## EXERCISE DIRECTIONS
Although the entries contain pictures, copy only their text, exactly as written.

[Dataset records]
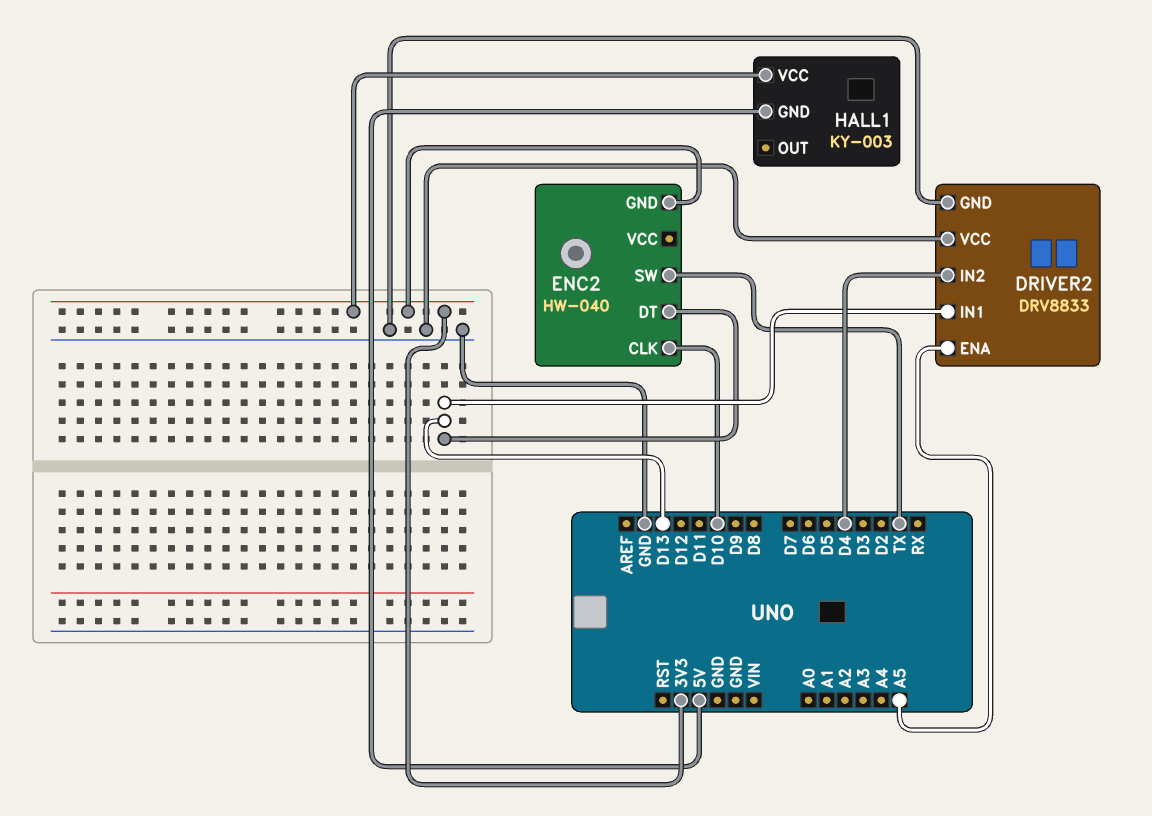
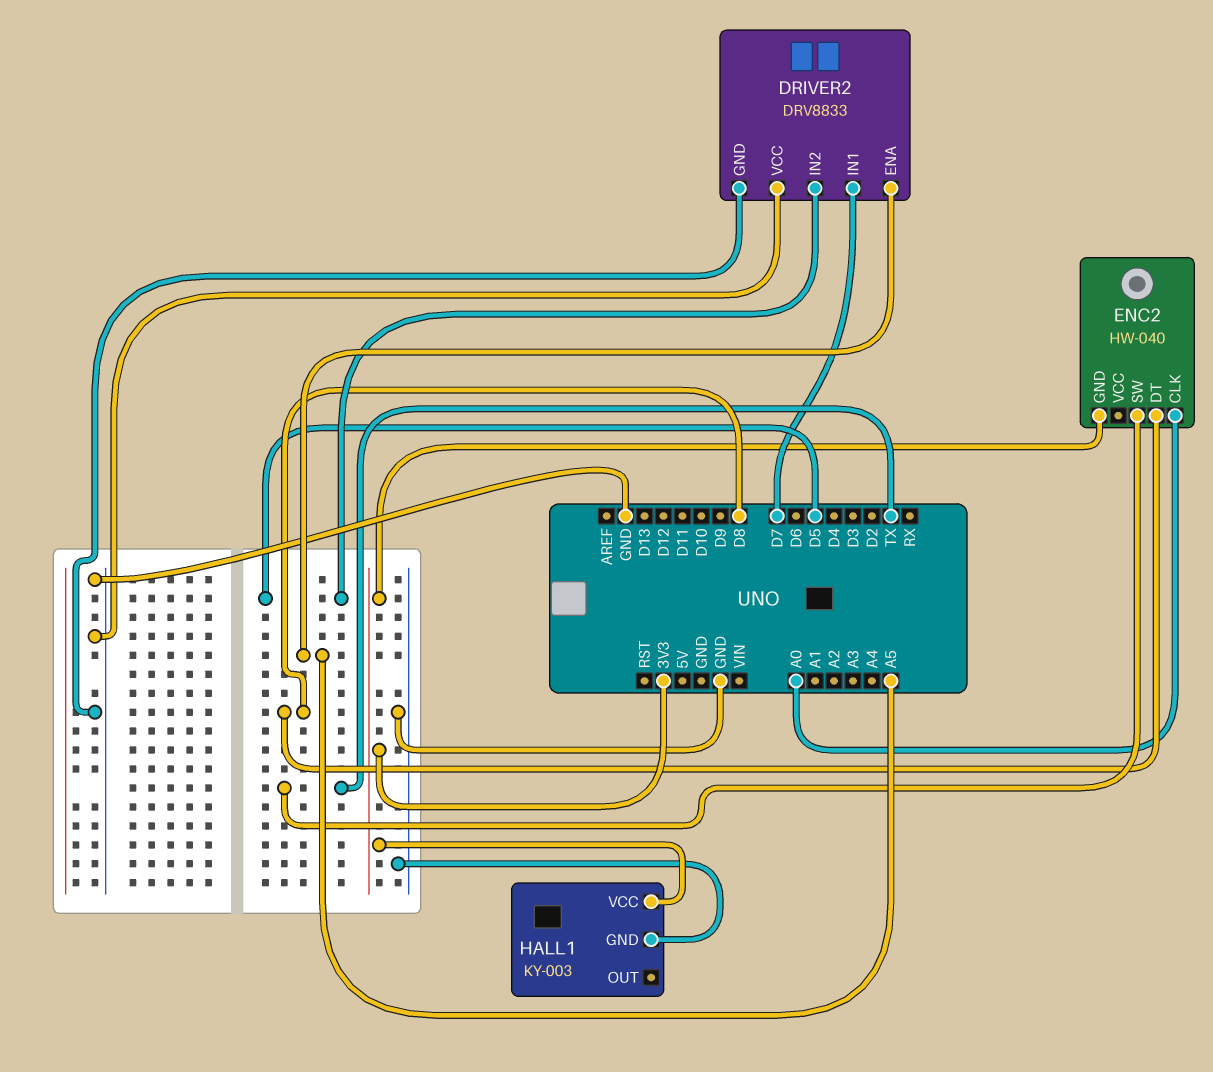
DRIVER2 pin IN1: D13 -> D7
DRIVER2 pin IN2: D4 -> D5
ENC2 pin CLK: D10 -> A0
ENC2 pin DT: D13 -> D8
HALL1 pin GND: 5V -> GND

## ANSWER BOX
DRIVER2 pin IN1: D13 -> D7
DRIVER2 pin IN2: D4 -> D5
ENC2 pin CLK: D10 -> A0
ENC2 pin DT: D13 -> D8
HALL1 pin GND: 5V -> GND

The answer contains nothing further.